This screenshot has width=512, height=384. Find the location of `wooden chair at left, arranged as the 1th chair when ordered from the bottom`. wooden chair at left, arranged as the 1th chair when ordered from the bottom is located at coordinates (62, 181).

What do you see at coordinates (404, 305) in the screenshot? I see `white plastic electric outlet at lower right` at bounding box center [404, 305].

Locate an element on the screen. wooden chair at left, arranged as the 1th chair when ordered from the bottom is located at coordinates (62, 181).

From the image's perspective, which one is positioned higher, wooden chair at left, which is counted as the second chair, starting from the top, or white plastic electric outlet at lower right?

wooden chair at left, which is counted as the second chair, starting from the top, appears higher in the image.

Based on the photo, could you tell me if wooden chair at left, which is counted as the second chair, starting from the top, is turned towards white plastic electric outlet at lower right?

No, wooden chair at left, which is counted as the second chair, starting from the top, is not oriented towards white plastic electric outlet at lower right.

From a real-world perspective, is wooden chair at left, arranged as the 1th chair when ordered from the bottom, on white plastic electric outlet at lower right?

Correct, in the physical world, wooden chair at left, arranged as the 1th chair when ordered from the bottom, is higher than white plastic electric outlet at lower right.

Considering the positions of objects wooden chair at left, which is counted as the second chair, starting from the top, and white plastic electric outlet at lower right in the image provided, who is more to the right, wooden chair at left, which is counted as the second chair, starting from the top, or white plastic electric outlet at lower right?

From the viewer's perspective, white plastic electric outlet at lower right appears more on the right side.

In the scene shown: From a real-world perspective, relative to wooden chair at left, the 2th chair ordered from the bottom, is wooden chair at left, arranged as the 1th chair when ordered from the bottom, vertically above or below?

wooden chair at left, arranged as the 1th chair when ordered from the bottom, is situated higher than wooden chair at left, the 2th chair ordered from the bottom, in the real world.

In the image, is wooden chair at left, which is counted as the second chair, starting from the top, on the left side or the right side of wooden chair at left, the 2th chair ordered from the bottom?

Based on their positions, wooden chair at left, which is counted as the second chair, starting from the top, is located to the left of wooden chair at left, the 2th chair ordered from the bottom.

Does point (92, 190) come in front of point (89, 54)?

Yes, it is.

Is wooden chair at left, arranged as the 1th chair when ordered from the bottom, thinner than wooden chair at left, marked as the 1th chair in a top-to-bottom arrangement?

#### [DIRECTIVE]
Can you recast the data above as a numbered list, one item per line, with the blank lines dropped?

#### [SOLUTION TO THIS TASK]
1. This screenshot has width=512, height=384. Find the location of `wooden chair at left, arranged as the 1th chair when ordered from the bottom`. wooden chair at left, arranged as the 1th chair when ordered from the bottom is located at coordinates (62, 181).
2. What do you see at coordinates (404, 305) in the screenshot? I see `white plastic electric outlet at lower right` at bounding box center [404, 305].
3. Locate an element on the screen. wooden chair at left, arranged as the 1th chair when ordered from the bottom is located at coordinates (62, 181).
4. From the image's perspective, which one is positioned higher, wooden chair at left, which is counted as the second chair, starting from the top, or white plastic electric outlet at lower right?
5. wooden chair at left, which is counted as the second chair, starting from the top, appears higher in the image.
6. Based on the photo, could you tell me if wooden chair at left, which is counted as the second chair, starting from the top, is turned towards white plastic electric outlet at lower right?
7. No, wooden chair at left, which is counted as the second chair, starting from the top, is not oriented towards white plastic electric outlet at lower right.
8. From a real-world perspective, is wooden chair at left, arranged as the 1th chair when ordered from the bottom, on white plastic electric outlet at lower right?
9. Correct, in the physical world, wooden chair at left, arranged as the 1th chair when ordered from the bottom, is higher than white plastic electric outlet at lower right.
10. Considering the positions of objects wooden chair at left, which is counted as the second chair, starting from the top, and white plastic electric outlet at lower right in the image provided, who is more to the right, wooden chair at left, which is counted as the second chair, starting from the top, or white plastic electric outlet at lower right?
11. From the viewer's perspective, white plastic electric outlet at lower right appears more on the right side.
12. In the scene shown: From a real-world perspective, relative to wooden chair at left, the 2th chair ordered from the bottom, is wooden chair at left, arranged as the 1th chair when ordered from the bottom, vertically above or below?
13. wooden chair at left, arranged as the 1th chair when ordered from the bottom, is situated higher than wooden chair at left, the 2th chair ordered from the bottom, in the real world.
14. In the image, is wooden chair at left, which is counted as the second chair, starting from the top, on the left side or the right side of wooden chair at left, the 2th chair ordered from the bottom?
15. Based on their positions, wooden chair at left, which is counted as the second chair, starting from the top, is located to the left of wooden chair at left, the 2th chair ordered from the bottom.
16. Does point (92, 190) come in front of point (89, 54)?
17. Yes, it is.
18. Is wooden chair at left, arranged as the 1th chair when ordered from the bottom, thinner than wooden chair at left, marked as the 1th chair in a top-to-bottom arrangement?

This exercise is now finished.